- **Task**
Every record below should be printed exactly as given.

- **Given records**
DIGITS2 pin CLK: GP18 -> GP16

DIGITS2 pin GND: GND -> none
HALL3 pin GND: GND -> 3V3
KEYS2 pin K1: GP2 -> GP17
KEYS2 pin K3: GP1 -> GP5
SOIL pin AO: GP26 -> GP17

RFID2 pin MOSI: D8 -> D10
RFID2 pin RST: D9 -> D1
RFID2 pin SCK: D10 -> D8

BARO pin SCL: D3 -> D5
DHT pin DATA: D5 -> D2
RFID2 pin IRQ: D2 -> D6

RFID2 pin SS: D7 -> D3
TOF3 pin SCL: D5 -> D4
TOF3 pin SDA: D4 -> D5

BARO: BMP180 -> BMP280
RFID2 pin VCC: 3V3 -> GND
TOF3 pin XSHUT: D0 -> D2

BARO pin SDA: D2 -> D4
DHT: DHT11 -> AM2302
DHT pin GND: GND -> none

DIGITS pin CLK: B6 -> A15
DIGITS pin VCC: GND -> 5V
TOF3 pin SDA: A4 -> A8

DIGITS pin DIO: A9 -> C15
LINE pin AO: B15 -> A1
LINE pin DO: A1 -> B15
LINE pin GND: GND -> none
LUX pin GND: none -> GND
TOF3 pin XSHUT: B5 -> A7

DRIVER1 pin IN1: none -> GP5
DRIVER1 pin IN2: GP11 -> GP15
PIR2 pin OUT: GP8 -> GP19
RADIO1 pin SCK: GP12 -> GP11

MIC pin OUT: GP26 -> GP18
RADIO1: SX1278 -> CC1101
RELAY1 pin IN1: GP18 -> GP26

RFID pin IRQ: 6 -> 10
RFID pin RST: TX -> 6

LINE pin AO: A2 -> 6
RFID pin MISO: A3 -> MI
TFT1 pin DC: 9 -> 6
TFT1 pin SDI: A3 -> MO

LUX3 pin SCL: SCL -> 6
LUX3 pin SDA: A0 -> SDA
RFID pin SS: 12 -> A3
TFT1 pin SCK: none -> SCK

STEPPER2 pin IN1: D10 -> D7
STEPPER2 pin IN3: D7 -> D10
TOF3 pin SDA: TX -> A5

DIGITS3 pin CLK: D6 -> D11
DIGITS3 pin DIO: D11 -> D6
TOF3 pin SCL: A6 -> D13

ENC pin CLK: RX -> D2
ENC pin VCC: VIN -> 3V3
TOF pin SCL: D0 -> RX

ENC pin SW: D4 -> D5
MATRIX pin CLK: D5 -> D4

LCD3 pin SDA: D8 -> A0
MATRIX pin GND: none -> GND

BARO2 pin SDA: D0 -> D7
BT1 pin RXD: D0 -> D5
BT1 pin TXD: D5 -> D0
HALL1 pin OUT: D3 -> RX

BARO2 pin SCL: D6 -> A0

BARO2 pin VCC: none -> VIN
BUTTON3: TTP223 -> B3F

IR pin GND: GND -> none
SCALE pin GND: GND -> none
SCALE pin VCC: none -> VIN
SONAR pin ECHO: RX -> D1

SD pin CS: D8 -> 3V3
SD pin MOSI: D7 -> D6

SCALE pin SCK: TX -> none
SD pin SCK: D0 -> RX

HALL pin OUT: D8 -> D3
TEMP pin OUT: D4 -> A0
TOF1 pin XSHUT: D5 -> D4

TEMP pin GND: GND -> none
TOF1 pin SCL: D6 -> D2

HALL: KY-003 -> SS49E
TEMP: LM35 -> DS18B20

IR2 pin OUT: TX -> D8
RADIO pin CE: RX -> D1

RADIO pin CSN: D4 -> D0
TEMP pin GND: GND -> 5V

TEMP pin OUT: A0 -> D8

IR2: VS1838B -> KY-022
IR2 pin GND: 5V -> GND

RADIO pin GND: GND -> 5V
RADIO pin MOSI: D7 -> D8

- **Completed task**
DIGITS2 pin CLK: GP18 -> GP16

DIGITS2 pin GND: GND -> none
HALL3 pin GND: GND -> 3V3
KEYS2 pin K1: GP2 -> GP17
KEYS2 pin K3: GP1 -> GP5
SOIL pin AO: GP26 -> GP17

RFID2 pin MOSI: D8 -> D10
RFID2 pin RST: D9 -> D1
RFID2 pin SCK: D10 -> D8

BARO pin SCL: D3 -> D5
DHT pin DATA: D5 -> D2
RFID2 pin IRQ: D2 -> D6

RFID2 pin SS: D7 -> D3
TOF3 pin SCL: D5 -> D4
TOF3 pin SDA: D4 -> D5

BARO: BMP180 -> BMP280
RFID2 pin VCC: 3V3 -> GND
TOF3 pin XSHUT: D0 -> D2

BARO pin SDA: D2 -> D4
DHT: DHT11 -> AM2302
DHT pin GND: GND -> none

DIGITS pin CLK: B6 -> A15
DIGITS pin VCC: GND -> 5V
TOF3 pin SDA: A4 -> A8

DIGITS pin DIO: A9 -> C15
LINE pin AO: B15 -> A1
LINE pin DO: A1 -> B15
LINE pin GND: GND -> none
LUX pin GND: none -> GND
TOF3 pin XSHUT: B5 -> A7

DRIVER1 pin IN1: none -> GP5
DRIVER1 pin IN2: GP11 -> GP15
PIR2 pin OUT: GP8 -> GP19
RADIO1 pin SCK: GP12 -> GP11

MIC pin OUT: GP26 -> GP18
RADIO1: SX1278 -> CC1101
RELAY1 pin IN1: GP18 -> GP26

RFID pin IRQ: 6 -> 10
RFID pin RST: TX -> 6

LINE pin AO: A2 -> 6
RFID pin MISO: A3 -> MI
TFT1 pin DC: 9 -> 6
TFT1 pin SDI: A3 -> MO

LUX3 pin SCL: SCL -> 6
LUX3 pin SDA: A0 -> SDA
RFID pin SS: 12 -> A3
TFT1 pin SCK: none -> SCK

STEPPER2 pin IN1: D10 -> D7
STEPPER2 pin IN3: D7 -> D10
TOF3 pin SDA: TX -> A5

DIGITS3 pin CLK: D6 -> D11
DIGITS3 pin DIO: D11 -> D6
TOF3 pin SCL: A6 -> D13

ENC pin CLK: RX -> D2
ENC pin VCC: VIN -> 3V3
TOF pin SCL: D0 -> RX

ENC pin SW: D4 -> D5
MATRIX pin CLK: D5 -> D4

LCD3 pin SDA: D8 -> A0
MATRIX pin GND: none -> GND

BARO2 pin SDA: D0 -> D7
BT1 pin RXD: D0 -> D5
BT1 pin TXD: D5 -> D0
HALL1 pin OUT: D3 -> RX

BARO2 pin SCL: D6 -> A0

BARO2 pin VCC: none -> VIN
BUTTON3: TTP223 -> B3F

IR pin GND: GND -> none
SCALE pin GND: GND -> none
SCALE pin VCC: none -> VIN
SONAR pin ECHO: RX -> D1

SD pin CS: D8 -> 3V3
SD pin MOSI: D7 -> D6

SCALE pin SCK: TX -> none
SD pin SCK: D0 -> RX

HALL pin OUT: D8 -> D3
TEMP pin OUT: D4 -> A0
TOF1 pin XSHUT: D5 -> D4

TEMP pin GND: GND -> none
TOF1 pin SCL: D6 -> D2

HALL: KY-003 -> SS49E
TEMP: LM35 -> DS18B20

IR2 pin OUT: TX -> D8
RADIO pin CE: RX -> D1

RADIO pin CSN: D4 -> D0
TEMP pin GND: GND -> 5V

TEMP pin OUT: A0 -> D8

IR2: VS1838B -> KY-022
IR2 pin GND: 5V -> GND

RADIO pin GND: GND -> 5V
RADIO pin MOSI: D7 -> D8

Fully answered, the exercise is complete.